_ACTIVITY_:
Return all lines from the listing below that include the word "trapezoid".
### DATASET EXTRACT ###
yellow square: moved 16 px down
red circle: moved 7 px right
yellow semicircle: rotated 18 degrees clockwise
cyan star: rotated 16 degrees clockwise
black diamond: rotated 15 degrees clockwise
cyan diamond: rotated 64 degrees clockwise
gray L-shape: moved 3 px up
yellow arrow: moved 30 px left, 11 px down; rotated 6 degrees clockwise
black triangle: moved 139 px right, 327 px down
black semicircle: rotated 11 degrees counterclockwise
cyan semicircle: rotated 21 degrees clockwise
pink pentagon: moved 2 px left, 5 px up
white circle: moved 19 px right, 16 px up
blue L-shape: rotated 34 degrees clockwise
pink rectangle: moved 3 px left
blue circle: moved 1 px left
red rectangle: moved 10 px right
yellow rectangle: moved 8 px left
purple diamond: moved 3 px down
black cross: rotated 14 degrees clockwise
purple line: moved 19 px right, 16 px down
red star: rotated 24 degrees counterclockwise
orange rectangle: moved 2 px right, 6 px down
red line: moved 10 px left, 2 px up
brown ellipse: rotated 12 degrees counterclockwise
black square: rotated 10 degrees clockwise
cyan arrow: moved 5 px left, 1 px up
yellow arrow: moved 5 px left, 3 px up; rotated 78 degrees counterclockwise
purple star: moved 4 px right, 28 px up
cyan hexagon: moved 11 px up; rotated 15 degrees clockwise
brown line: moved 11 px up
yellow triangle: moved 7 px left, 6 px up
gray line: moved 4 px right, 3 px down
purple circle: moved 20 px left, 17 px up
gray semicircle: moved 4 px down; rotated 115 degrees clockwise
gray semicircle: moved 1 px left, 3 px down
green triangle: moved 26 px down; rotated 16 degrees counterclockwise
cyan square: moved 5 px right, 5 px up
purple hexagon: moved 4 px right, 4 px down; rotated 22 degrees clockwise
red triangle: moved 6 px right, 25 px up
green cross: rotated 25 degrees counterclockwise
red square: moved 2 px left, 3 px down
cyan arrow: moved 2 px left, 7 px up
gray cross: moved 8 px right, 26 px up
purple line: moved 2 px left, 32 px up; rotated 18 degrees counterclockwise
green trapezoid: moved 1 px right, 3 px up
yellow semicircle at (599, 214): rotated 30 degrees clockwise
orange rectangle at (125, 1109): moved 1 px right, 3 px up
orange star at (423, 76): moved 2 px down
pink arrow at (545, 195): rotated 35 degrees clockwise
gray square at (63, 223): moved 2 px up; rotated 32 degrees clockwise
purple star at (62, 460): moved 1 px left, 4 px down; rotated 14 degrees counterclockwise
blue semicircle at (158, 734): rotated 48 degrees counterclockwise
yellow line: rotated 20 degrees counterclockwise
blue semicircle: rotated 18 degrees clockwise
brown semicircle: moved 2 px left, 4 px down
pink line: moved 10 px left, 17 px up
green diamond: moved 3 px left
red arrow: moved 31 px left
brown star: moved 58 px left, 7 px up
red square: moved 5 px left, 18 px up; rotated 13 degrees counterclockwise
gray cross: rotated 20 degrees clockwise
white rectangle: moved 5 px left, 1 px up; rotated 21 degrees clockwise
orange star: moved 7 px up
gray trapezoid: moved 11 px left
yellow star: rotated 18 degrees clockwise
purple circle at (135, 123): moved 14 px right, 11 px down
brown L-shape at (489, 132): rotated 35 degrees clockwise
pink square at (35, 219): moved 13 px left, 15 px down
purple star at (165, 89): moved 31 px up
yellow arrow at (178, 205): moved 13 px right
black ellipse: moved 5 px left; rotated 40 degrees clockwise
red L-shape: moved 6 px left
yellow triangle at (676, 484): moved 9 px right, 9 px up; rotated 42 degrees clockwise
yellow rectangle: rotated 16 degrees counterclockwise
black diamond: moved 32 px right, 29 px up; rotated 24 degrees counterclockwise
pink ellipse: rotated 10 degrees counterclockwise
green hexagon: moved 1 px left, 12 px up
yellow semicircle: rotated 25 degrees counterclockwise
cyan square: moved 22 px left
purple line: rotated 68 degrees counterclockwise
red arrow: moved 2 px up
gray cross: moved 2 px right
###
_TASK SOLUTION_:
green trapezoid: moved 1 px right, 3 px up
gray trapezoid: moved 11 px left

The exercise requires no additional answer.